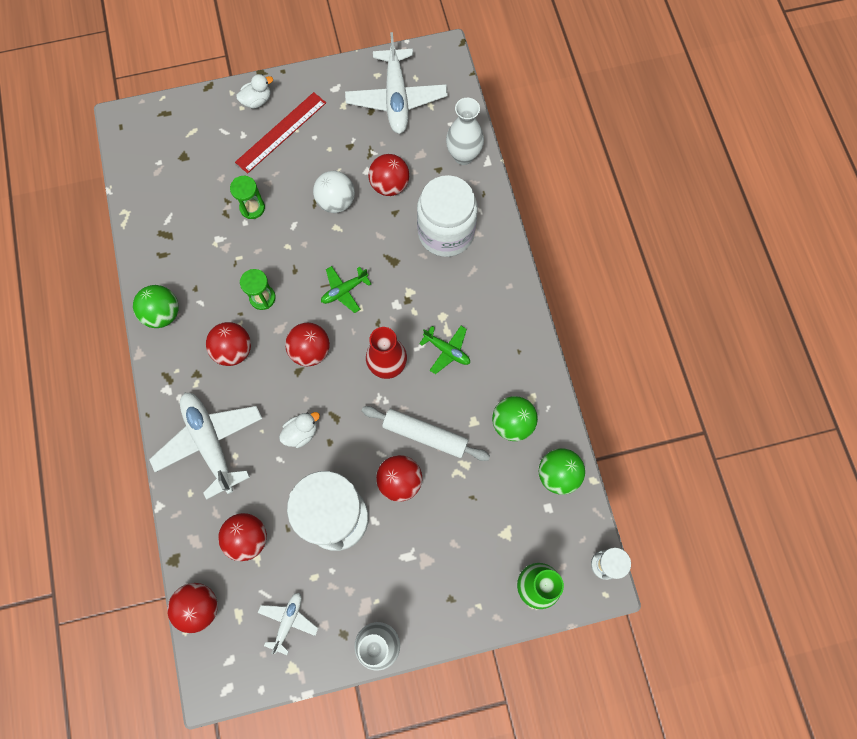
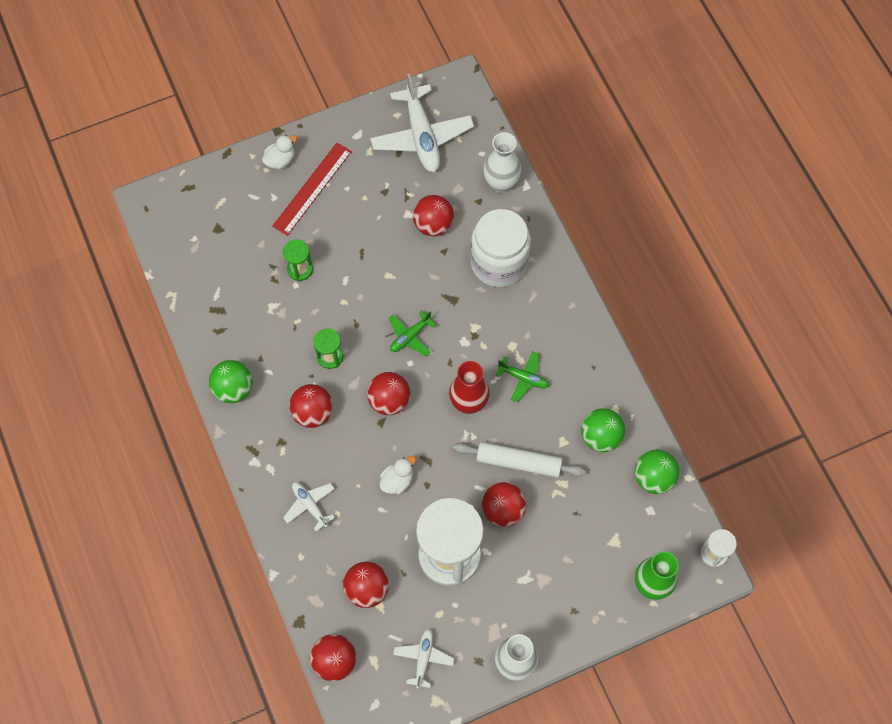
camera: 10 degrees left, 5 degrees down
(210, 443) = (310, 505): white plane -> white plane, size x0.51
(336, 202) = (383, 250): white ball -> none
===
# Task to complete
Everything in the listing should be repeated exactly except the pictures.

# Answer for this exercise
camera: 10 degrees left, 5 degrees down
(210, 443) = (310, 505): white plane -> white plane, size x0.51
(336, 202) = (383, 250): white ball -> none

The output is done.